- [What the exercise asks] Find every line below with the word "VBAT" in it, and copy each one.

- [Input data]
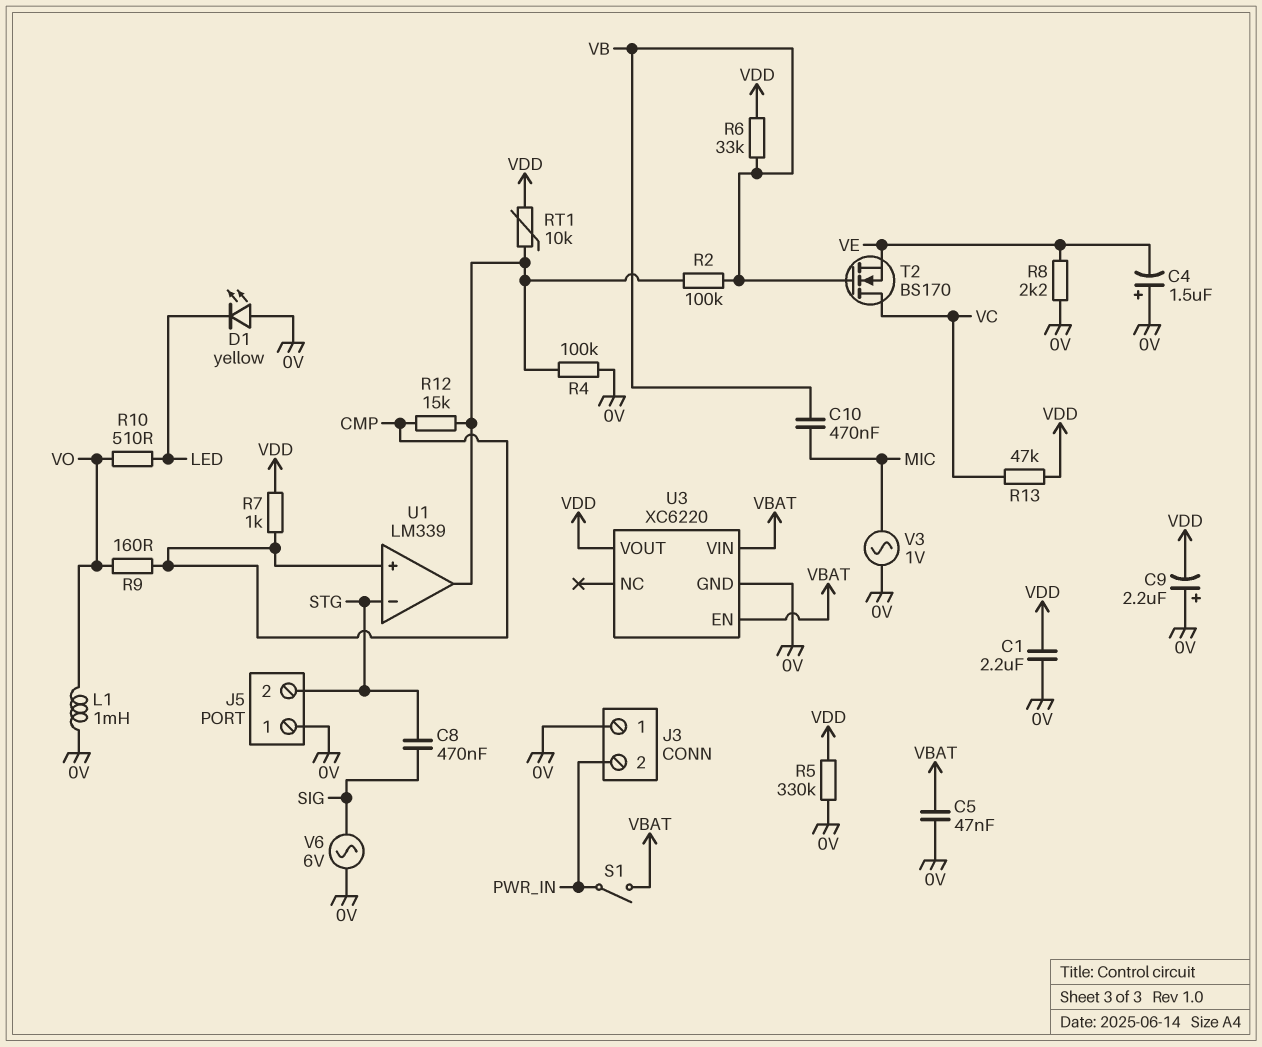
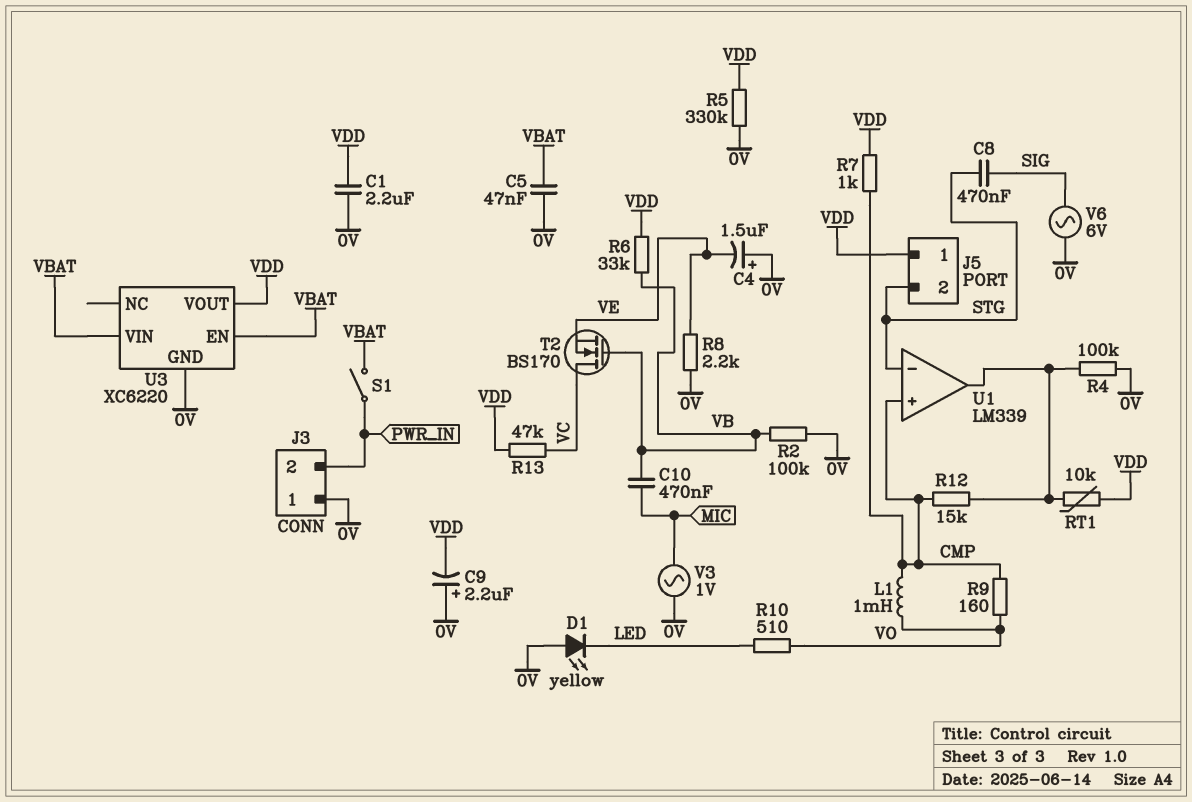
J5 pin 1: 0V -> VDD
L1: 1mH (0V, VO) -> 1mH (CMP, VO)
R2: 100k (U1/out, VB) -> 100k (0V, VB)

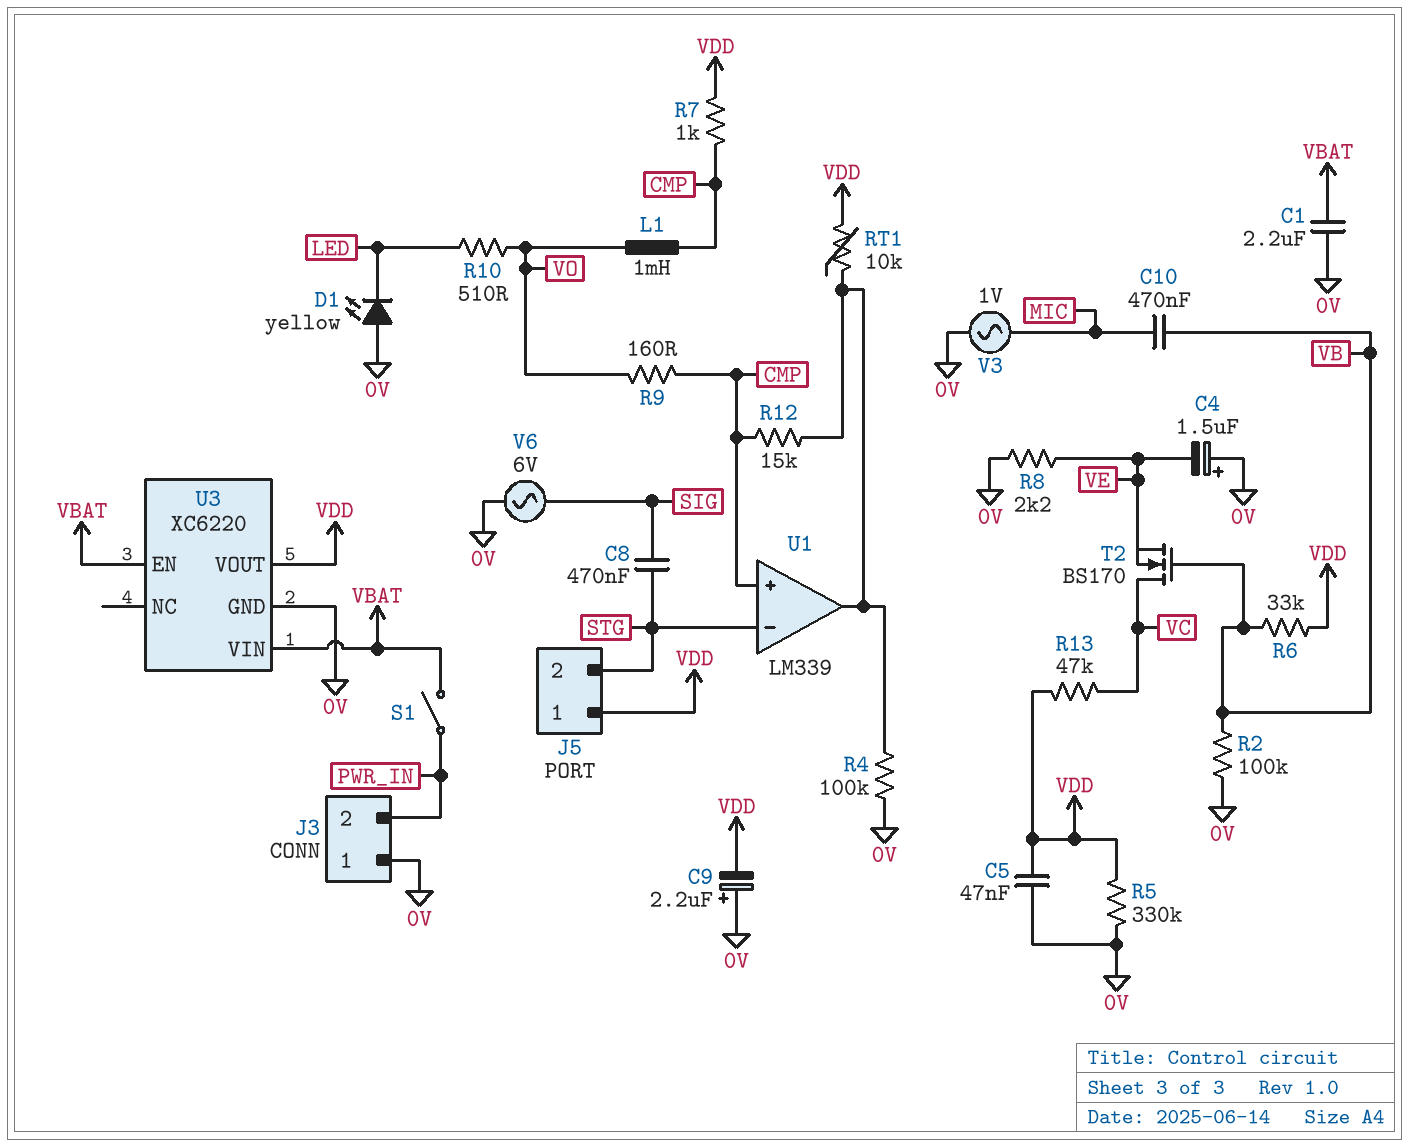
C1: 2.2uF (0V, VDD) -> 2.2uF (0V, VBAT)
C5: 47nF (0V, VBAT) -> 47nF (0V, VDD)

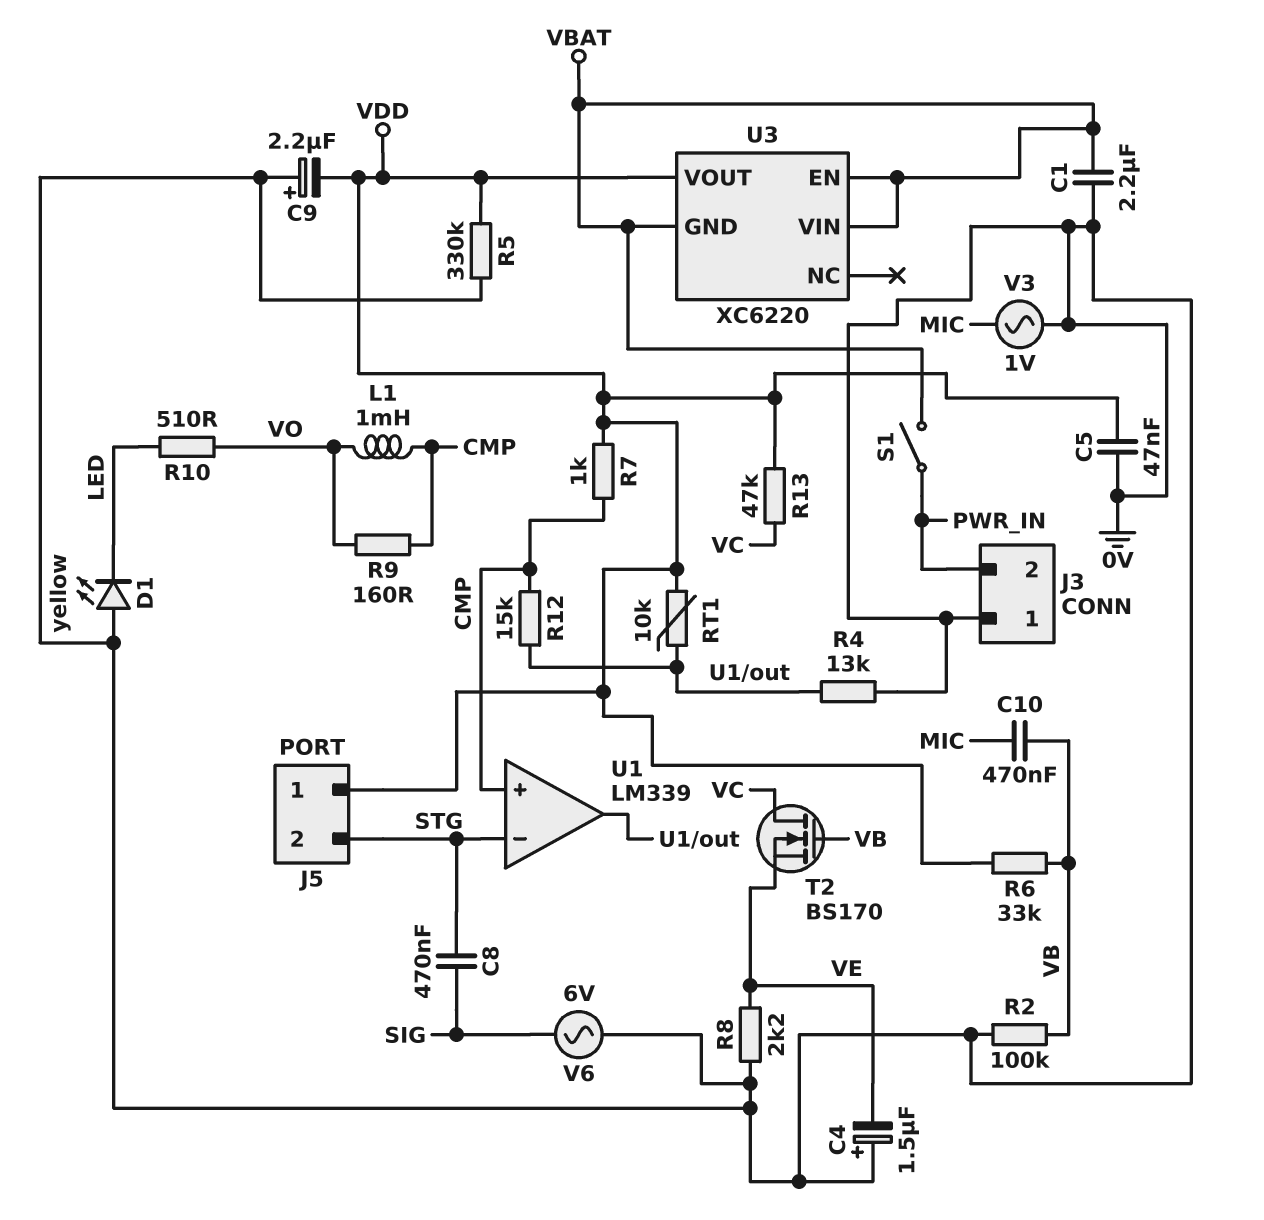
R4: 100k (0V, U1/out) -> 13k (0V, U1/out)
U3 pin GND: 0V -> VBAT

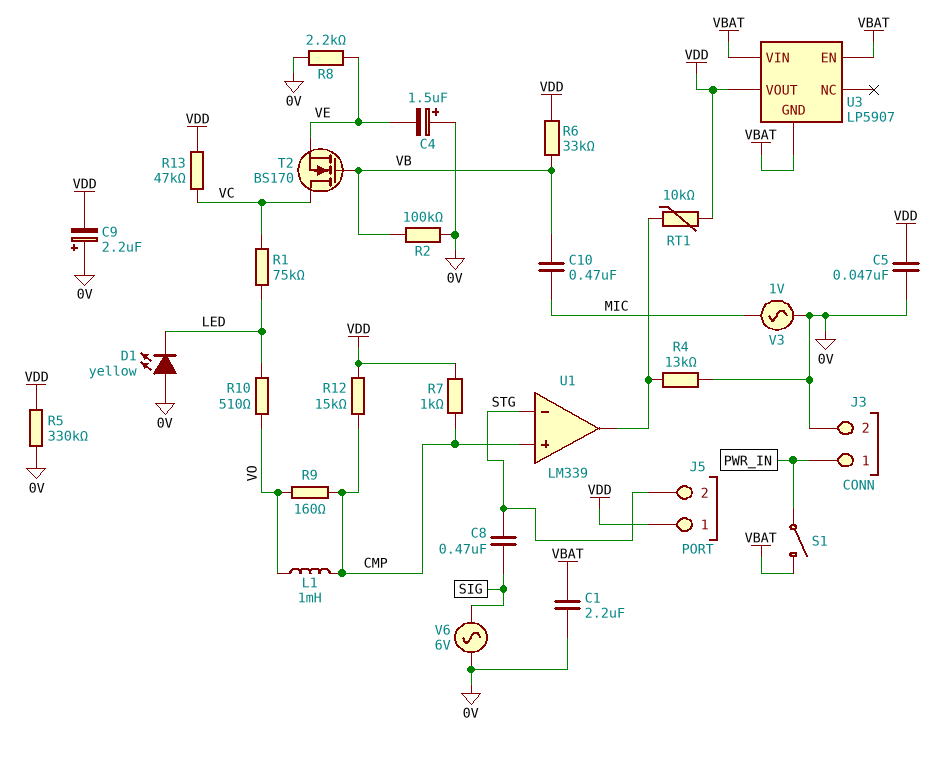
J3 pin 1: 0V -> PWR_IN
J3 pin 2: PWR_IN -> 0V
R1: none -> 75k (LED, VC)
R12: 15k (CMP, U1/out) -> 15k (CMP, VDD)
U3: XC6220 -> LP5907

==

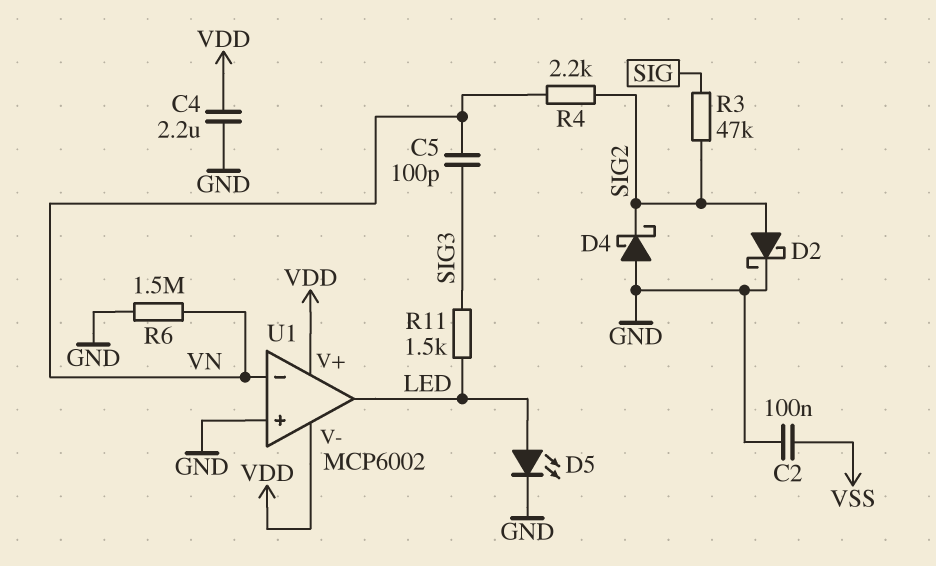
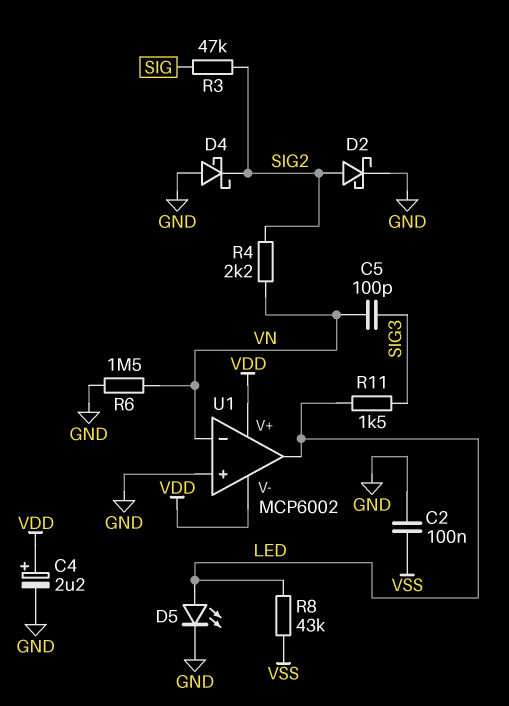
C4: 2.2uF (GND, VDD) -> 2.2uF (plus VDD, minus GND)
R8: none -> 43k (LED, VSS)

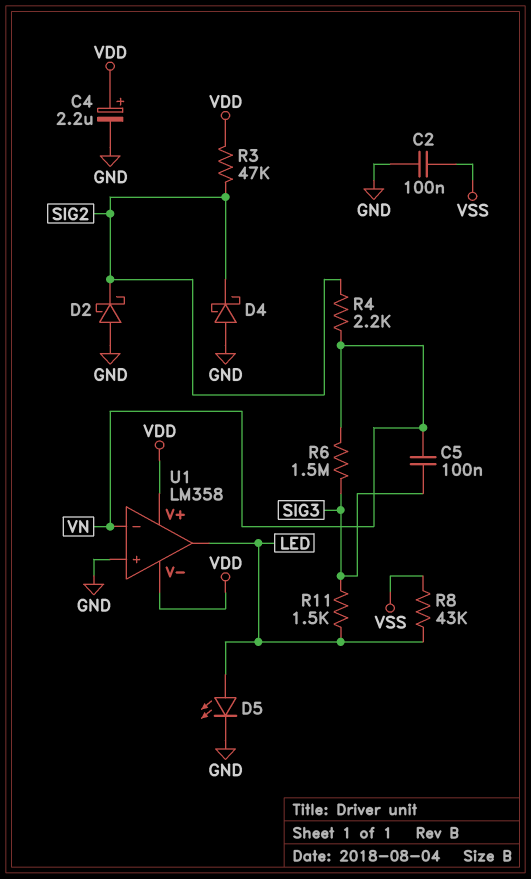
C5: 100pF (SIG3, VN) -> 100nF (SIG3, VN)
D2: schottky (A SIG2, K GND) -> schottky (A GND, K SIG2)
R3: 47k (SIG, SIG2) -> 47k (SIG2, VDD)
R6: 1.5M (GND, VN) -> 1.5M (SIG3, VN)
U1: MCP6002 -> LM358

- [Answer for this exercise]
C1: 2.2uF (0V, VDD) -> 2.2uF (0V, VBAT)
C5: 47nF (0V, VBAT) -> 47nF (0V, VDD)
U3 pin GND: 0V -> VBAT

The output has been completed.